(Items from a dataset)

———

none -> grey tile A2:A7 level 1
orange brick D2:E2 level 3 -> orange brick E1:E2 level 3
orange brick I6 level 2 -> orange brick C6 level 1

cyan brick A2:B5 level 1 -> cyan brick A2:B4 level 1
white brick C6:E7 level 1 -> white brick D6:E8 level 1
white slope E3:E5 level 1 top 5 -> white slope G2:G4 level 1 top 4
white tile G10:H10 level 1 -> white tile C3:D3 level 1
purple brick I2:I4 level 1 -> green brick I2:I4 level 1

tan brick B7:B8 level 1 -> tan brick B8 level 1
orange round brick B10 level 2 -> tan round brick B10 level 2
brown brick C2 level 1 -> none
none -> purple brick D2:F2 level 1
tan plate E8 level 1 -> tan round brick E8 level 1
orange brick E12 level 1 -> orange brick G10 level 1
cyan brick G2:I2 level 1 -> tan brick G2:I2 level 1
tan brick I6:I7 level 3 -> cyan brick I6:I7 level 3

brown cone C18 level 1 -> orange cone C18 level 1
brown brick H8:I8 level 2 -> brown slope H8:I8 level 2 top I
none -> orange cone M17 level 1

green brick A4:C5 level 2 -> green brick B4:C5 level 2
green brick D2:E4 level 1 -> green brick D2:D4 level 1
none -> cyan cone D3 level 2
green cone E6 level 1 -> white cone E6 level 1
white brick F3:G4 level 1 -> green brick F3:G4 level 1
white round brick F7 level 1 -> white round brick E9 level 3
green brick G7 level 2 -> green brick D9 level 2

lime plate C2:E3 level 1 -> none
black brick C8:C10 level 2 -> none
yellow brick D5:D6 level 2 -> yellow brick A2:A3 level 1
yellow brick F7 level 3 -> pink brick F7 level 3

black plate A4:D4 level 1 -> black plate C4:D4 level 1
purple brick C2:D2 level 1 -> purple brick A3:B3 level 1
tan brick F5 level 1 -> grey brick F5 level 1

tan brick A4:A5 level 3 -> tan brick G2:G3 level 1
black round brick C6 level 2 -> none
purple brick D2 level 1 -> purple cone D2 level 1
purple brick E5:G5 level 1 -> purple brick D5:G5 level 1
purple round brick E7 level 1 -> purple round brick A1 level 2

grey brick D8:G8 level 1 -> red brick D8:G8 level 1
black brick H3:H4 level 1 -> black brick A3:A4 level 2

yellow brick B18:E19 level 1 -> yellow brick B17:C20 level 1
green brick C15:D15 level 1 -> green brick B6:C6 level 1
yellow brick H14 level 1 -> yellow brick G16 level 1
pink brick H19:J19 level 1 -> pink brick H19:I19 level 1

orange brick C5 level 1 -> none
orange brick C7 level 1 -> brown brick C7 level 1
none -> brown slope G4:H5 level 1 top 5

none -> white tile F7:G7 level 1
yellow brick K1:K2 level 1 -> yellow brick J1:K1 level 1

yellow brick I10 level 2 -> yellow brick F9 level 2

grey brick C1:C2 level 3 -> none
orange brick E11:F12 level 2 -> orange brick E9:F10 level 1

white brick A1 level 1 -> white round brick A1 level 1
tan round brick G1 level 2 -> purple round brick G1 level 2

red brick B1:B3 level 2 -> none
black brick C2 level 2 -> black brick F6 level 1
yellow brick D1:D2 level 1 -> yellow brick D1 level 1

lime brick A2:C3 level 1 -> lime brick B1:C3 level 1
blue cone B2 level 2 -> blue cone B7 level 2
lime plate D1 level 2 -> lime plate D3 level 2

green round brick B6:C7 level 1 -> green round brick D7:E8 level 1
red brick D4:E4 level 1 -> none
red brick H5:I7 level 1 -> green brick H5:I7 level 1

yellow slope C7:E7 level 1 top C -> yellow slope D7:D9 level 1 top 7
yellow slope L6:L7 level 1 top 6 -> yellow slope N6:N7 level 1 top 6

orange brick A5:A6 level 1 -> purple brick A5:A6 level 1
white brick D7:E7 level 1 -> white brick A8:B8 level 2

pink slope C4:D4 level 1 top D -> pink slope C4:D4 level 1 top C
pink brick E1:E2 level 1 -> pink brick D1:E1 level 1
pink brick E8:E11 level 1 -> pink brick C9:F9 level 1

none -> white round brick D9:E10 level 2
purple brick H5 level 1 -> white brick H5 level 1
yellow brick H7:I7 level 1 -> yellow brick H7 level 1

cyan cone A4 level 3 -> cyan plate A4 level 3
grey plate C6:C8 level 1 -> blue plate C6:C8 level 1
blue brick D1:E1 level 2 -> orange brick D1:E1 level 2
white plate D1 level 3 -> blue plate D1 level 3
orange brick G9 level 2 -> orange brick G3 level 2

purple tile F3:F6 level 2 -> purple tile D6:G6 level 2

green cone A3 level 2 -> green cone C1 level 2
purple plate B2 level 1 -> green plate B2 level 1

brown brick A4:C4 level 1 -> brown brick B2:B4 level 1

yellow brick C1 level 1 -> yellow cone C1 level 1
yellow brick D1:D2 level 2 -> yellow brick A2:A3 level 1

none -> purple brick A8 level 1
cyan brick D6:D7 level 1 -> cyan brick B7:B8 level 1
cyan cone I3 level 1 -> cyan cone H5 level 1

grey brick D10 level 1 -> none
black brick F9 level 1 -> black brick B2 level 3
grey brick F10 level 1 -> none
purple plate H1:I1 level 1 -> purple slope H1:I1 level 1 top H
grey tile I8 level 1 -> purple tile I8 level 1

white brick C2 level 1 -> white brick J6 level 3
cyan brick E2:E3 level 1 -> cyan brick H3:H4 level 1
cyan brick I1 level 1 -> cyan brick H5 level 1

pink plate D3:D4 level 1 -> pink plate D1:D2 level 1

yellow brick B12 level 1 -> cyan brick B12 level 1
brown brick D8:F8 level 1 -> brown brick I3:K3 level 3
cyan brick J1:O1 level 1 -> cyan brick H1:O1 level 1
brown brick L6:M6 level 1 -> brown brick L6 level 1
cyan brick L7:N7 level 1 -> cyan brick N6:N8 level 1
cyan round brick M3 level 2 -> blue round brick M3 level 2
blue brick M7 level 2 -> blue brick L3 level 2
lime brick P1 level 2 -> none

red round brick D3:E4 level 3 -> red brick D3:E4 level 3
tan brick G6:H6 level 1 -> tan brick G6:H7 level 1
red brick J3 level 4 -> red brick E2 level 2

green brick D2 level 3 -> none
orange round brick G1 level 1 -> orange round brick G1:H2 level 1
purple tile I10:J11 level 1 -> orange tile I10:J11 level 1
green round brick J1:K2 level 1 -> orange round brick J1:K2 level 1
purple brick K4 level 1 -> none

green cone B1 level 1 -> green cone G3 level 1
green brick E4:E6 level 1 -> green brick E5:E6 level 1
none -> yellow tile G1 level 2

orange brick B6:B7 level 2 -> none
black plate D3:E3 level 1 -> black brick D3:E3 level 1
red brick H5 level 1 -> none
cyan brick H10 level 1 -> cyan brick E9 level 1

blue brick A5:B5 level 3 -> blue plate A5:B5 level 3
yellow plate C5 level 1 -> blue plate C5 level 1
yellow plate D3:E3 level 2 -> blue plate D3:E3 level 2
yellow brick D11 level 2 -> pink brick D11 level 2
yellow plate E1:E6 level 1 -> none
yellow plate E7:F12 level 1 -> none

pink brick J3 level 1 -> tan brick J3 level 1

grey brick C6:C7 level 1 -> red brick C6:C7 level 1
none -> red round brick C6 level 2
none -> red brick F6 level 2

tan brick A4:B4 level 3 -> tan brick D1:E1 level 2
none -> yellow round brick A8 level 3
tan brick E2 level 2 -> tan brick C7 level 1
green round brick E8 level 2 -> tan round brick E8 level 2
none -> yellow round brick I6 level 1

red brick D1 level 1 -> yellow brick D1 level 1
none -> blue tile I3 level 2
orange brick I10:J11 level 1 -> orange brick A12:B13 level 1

———

▸ **TO DO**
For this exercise, repeat exactly the lines of the data above from the one with "cyan round brick" down to the one with "tan brick E2 level 2 -> tan brick C7 level 1", both end lines included.

▸ **SOLVED EXERCISE**
cyan round brick M3 level 2 -> blue round brick M3 level 2
blue brick M7 level 2 -> blue brick L3 level 2
lime brick P1 level 2 -> none

red round brick D3:E4 level 3 -> red brick D3:E4 level 3
tan brick G6:H6 level 1 -> tan brick G6:H7 level 1
red brick J3 level 4 -> red brick E2 level 2

green brick D2 level 3 -> none
orange round brick G1 level 1 -> orange round brick G1:H2 level 1
purple tile I10:J11 level 1 -> orange tile I10:J11 level 1
green round brick J1:K2 level 1 -> orange round brick J1:K2 level 1
purple brick K4 level 1 -> none

green cone B1 level 1 -> green cone G3 level 1
green brick E4:E6 level 1 -> green brick E5:E6 level 1
none -> yellow tile G1 level 2

orange brick B6:B7 level 2 -> none
black plate D3:E3 level 1 -> black brick D3:E3 level 1
red brick H5 level 1 -> none
cyan brick H10 level 1 -> cyan brick E9 level 1

blue brick A5:B5 level 3 -> blue plate A5:B5 level 3
yellow plate C5 level 1 -> blue plate C5 level 1
yellow plate D3:E3 level 2 -> blue plate D3:E3 level 2
yellow brick D11 level 2 -> pink brick D11 level 2
yellow plate E1:E6 level 1 -> none
yellow plate E7:F12 level 1 -> none

pink brick J3 level 1 -> tan brick J3 level 1

grey brick C6:C7 level 1 -> red brick C6:C7 level 1
none -> red round brick C6 level 2
none -> red brick F6 level 2

tan brick A4:B4 level 3 -> tan brick D1:E1 level 2
none -> yellow round brick A8 level 3
tan brick E2 level 2 -> tan brick C7 level 1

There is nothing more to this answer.